--- Data extract ---
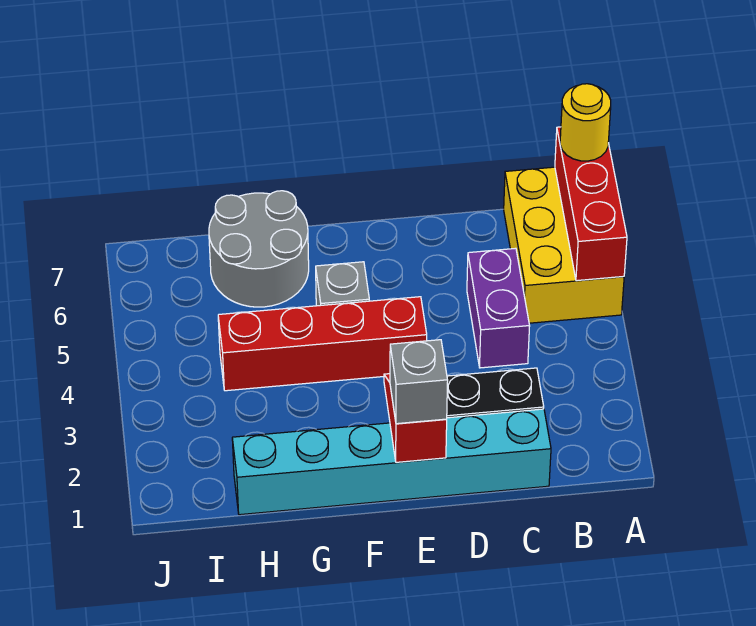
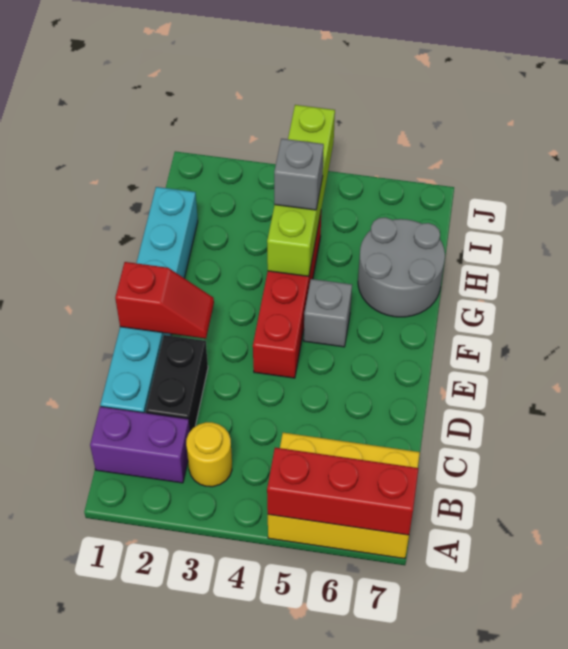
yellow 1x1 round brick [560,84,611,161] -> yellow 1x1 round brick moved to [186,422,232,487]
purple 1x2 brick [467,248,530,368] -> purple 1x2 brick moved to [90,406,190,483]
grey 1x1 brick [390,340,448,424] -> grey 1x1 brick moved to [274,139,324,210]
none -> lime 1x4 brick [267,105,335,276]

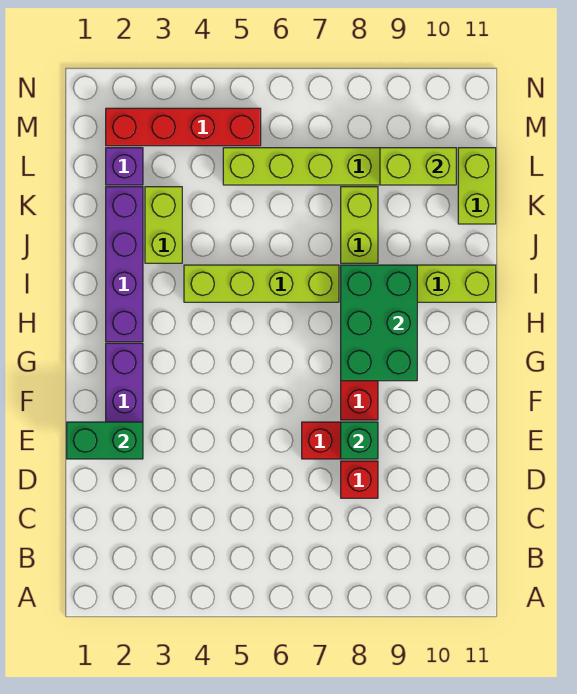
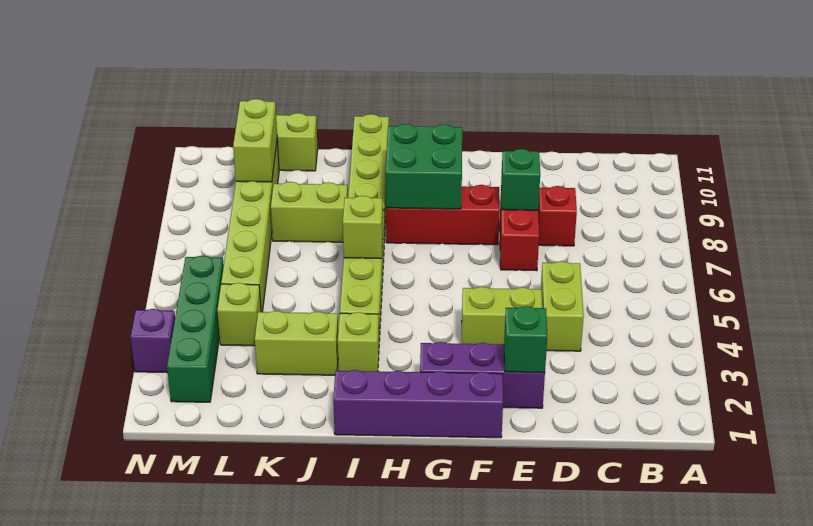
none -> lime 1x2 brick [541,261,584,351]
green 1x2 brick [67,422,143,459] -> green 1x1 brick [504,306,547,373]
none -> lime 1x2 brick [462,287,542,344]
green 2x3 brick [341,265,417,381] -> green 2x2 brick [386,124,462,209]
purple 1x4 brick [106,187,143,342] -> purple 1x4 brick moved to [333,370,503,438]
none -> lime 1x1 brick [338,312,379,371]
none -> lime 1x1 brick [343,196,383,259]
purple 1x1 brick [106,148,143,185] -> purple 1x1 brick moved to [131,309,175,373]
none -> lime 1x1 brick [217,283,261,346]
red 1x4 brick [106,108,261,146] -> green 1x4 brick [167,256,224,402]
---
To-do item
Apart from its pictures, the material above should be repeated exactly.

Finished task
yellow 1x1 round brick [560,84,611,161] -> yellow 1x1 round brick moved to [186,422,232,487]
purple 1x2 brick [467,248,530,368] -> purple 1x2 brick moved to [90,406,190,483]
grey 1x1 brick [390,340,448,424] -> grey 1x1 brick moved to [274,139,324,210]
none -> lime 1x4 brick [267,105,335,276]

none -> lime 1x2 brick [541,261,584,351]
green 1x2 brick [67,422,143,459] -> green 1x1 brick [504,306,547,373]
none -> lime 1x2 brick [462,287,542,344]
green 2x3 brick [341,265,417,381] -> green 2x2 brick [386,124,462,209]
purple 1x4 brick [106,187,143,342] -> purple 1x4 brick moved to [333,370,503,438]
none -> lime 1x1 brick [338,312,379,371]
none -> lime 1x1 brick [343,196,383,259]
purple 1x1 brick [106,148,143,185] -> purple 1x1 brick moved to [131,309,175,373]
none -> lime 1x1 brick [217,283,261,346]
red 1x4 brick [106,108,261,146] -> green 1x4 brick [167,256,224,402]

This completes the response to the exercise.